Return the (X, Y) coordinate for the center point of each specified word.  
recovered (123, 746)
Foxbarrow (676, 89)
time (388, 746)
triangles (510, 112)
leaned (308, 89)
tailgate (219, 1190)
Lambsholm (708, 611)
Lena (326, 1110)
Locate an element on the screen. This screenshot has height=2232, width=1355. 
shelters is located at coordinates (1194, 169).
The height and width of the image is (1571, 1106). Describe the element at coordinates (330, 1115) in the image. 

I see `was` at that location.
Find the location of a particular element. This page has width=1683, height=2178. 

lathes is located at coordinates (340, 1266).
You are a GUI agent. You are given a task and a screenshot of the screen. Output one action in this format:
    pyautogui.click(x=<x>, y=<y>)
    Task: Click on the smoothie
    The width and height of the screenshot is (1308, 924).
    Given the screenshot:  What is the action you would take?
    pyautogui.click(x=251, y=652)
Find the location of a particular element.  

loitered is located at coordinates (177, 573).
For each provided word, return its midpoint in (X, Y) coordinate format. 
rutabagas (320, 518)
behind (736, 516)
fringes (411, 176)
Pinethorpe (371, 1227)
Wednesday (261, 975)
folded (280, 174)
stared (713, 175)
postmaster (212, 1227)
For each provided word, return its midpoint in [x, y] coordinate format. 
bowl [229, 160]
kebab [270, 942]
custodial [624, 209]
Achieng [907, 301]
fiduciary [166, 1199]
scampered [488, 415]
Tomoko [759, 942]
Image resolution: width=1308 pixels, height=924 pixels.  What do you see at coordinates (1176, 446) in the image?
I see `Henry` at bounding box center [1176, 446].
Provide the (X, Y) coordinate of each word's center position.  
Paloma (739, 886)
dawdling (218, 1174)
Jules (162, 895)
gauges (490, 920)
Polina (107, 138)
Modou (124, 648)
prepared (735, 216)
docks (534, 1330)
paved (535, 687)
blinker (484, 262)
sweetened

===

◆ **Arbeitsauftrag**: Übertragen Sie aus der Auflistung alle Zeilen zwischen der Zeile mit "fringes (411, 176)" und der Zeile mit "center [1176, 446].", beide eingeschlossen, ohne jede Änderung.

◆ **Schriftliche Antwort**:
fringes (411, 176)
Pinethorpe (371, 1227)
Wednesday (261, 975)
folded (280, 174)
stared (713, 175)
postmaster (212, 1227)
For each provided word, return its midpoint in [x, y] coordinate format. 
bowl [229, 160]
kebab [270, 942]
custodial [624, 209]
Achieng [907, 301]
fiduciary [166, 1199]
scampered [488, 415]
Tomoko [759, 942]
Image resolution: width=1308 pixels, height=924 pixels.  What do you see at coordinates (1176, 446) in the image?
I see `Henry` at bounding box center [1176, 446].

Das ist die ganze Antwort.